▸ Exercise details:
Beginning with the line that includes "L2: 470uH (VS, Y2) -> none" and ending with the last line, print the records exactly, leaving every picture out.

▸ Dataset records:

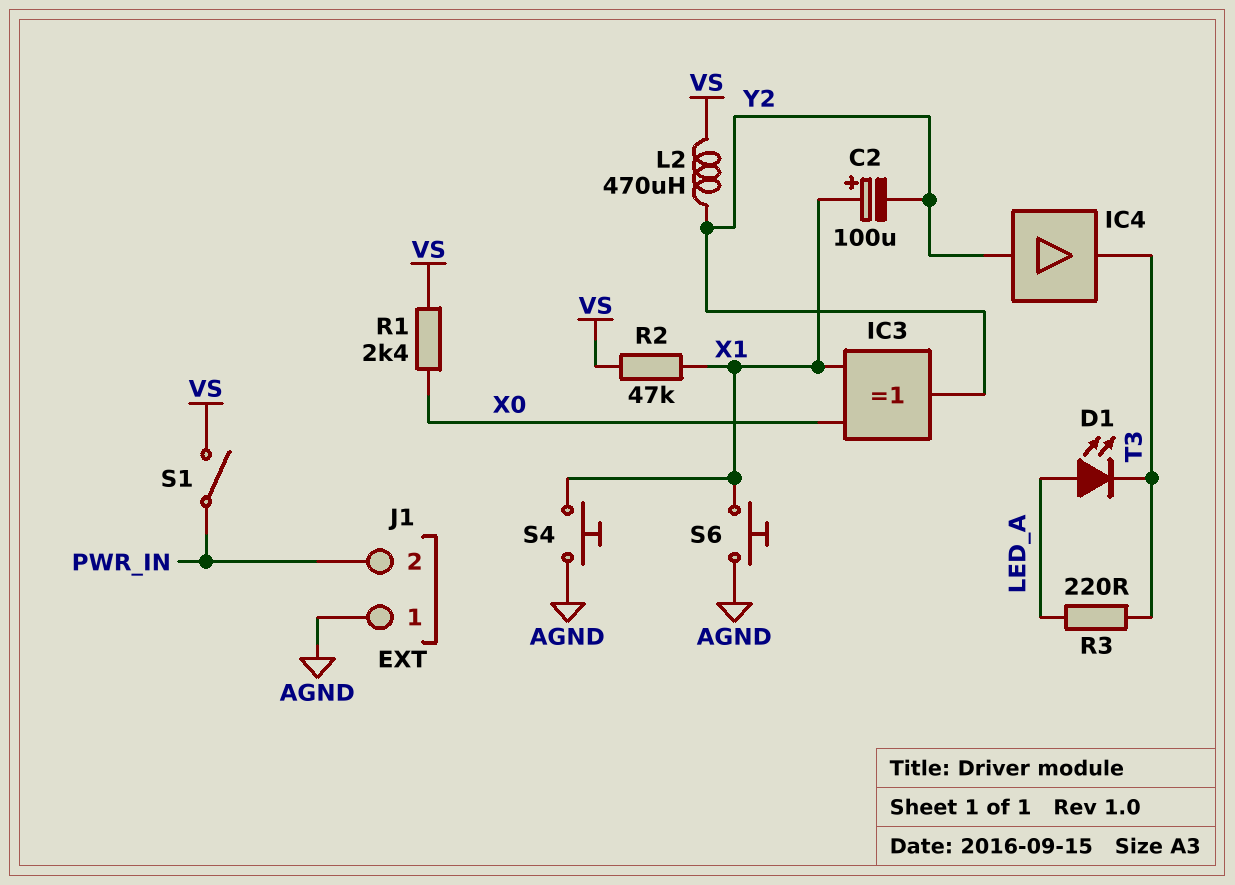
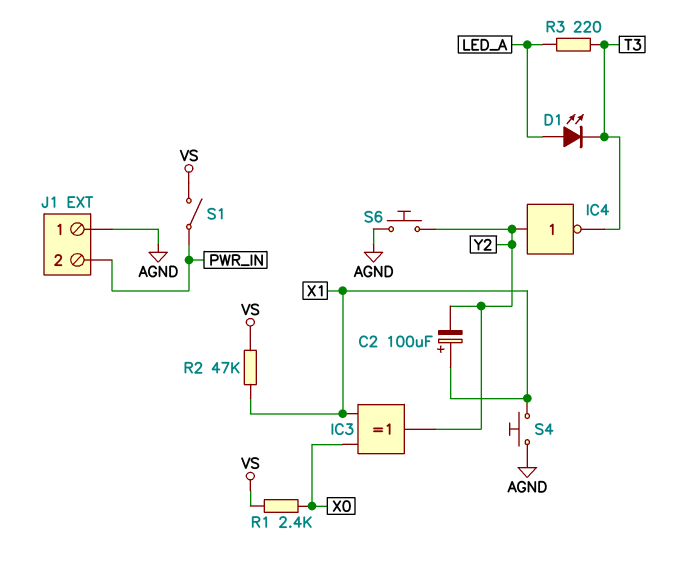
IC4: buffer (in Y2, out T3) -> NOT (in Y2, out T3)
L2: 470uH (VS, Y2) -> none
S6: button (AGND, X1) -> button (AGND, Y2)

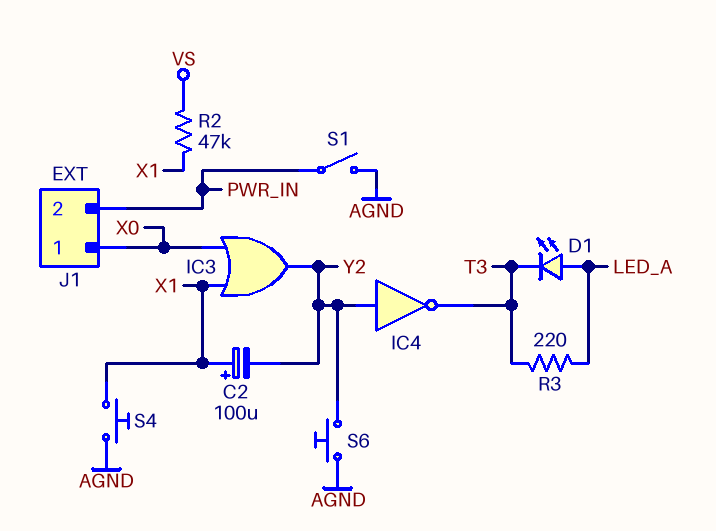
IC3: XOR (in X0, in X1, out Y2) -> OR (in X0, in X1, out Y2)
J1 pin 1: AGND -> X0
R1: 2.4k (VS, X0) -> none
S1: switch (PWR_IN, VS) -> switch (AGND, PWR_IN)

▸ Written answer:
L2: 470uH (VS, Y2) -> none
S6: button (AGND, X1) -> button (AGND, Y2)

IC3: XOR (in X0, in X1, out Y2) -> OR (in X0, in X1, out Y2)
J1 pin 1: AGND -> X0
R1: 2.4k (VS, X0) -> none
S1: switch (PWR_IN, VS) -> switch (AGND, PWR_IN)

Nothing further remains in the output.